---------- Input records

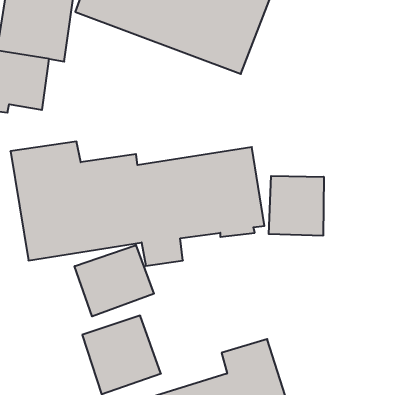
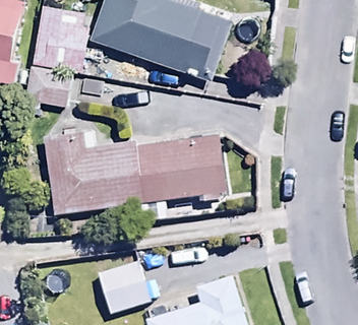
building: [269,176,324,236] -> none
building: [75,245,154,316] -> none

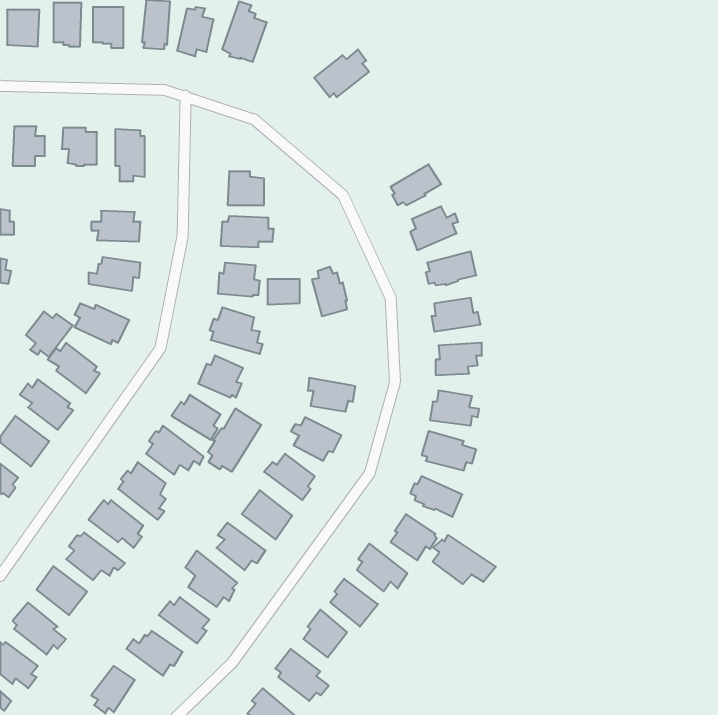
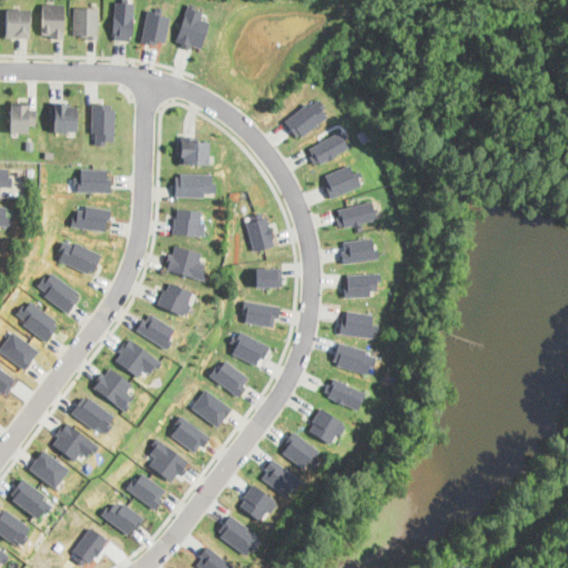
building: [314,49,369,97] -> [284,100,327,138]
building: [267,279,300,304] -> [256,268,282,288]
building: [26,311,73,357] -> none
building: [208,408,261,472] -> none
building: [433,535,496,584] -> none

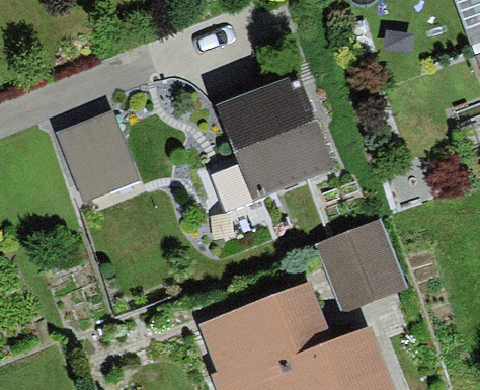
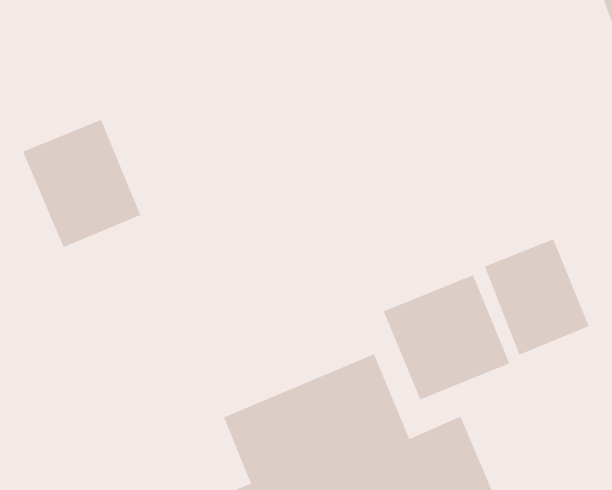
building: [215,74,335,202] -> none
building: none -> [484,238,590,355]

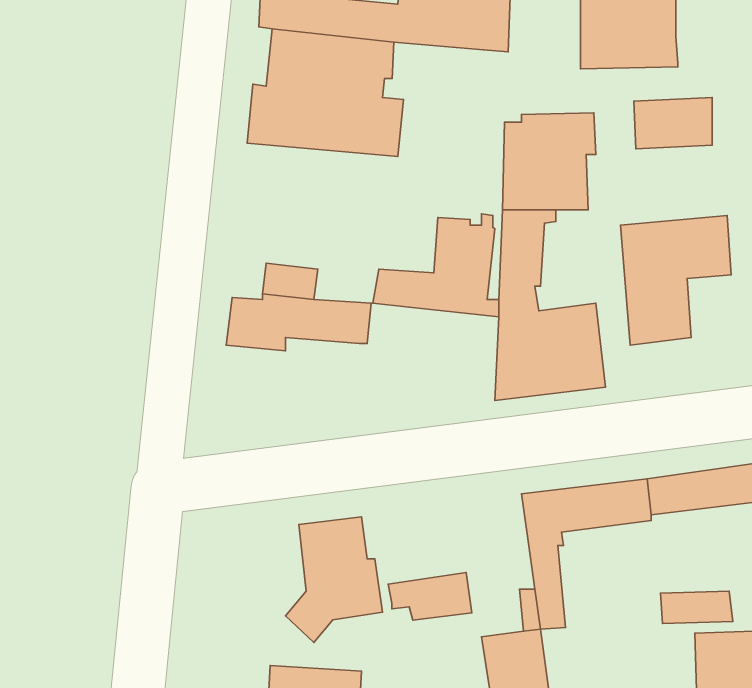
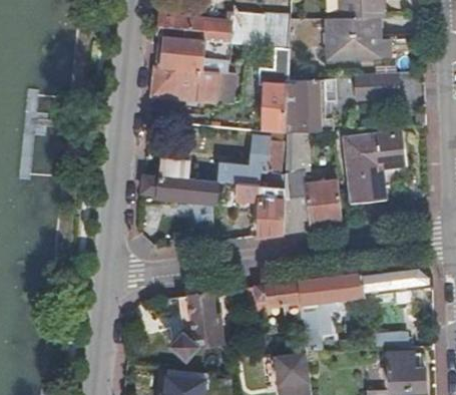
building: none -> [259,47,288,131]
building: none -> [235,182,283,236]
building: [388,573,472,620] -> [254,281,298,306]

--------------------
---------- Input records

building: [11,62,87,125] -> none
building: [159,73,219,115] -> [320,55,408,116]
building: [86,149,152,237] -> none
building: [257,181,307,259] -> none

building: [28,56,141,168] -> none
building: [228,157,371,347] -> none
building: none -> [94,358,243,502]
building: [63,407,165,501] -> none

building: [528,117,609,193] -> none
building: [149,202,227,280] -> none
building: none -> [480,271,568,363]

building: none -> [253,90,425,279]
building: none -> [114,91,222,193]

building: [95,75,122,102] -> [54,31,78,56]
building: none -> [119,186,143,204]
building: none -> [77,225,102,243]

--------------------

Task to complete - When you reach the line in the material above that holds "building: none -> [253,90,425,279]", begin reproducing lines exactly, and stop after the line that holds "building: none -> [77,225,102,243]".

Answer to this exercise -
building: none -> [253,90,425,279]
building: none -> [114,91,222,193]

building: [95,75,122,102] -> [54,31,78,56]
building: none -> [119,186,143,204]
building: none -> [77,225,102,243]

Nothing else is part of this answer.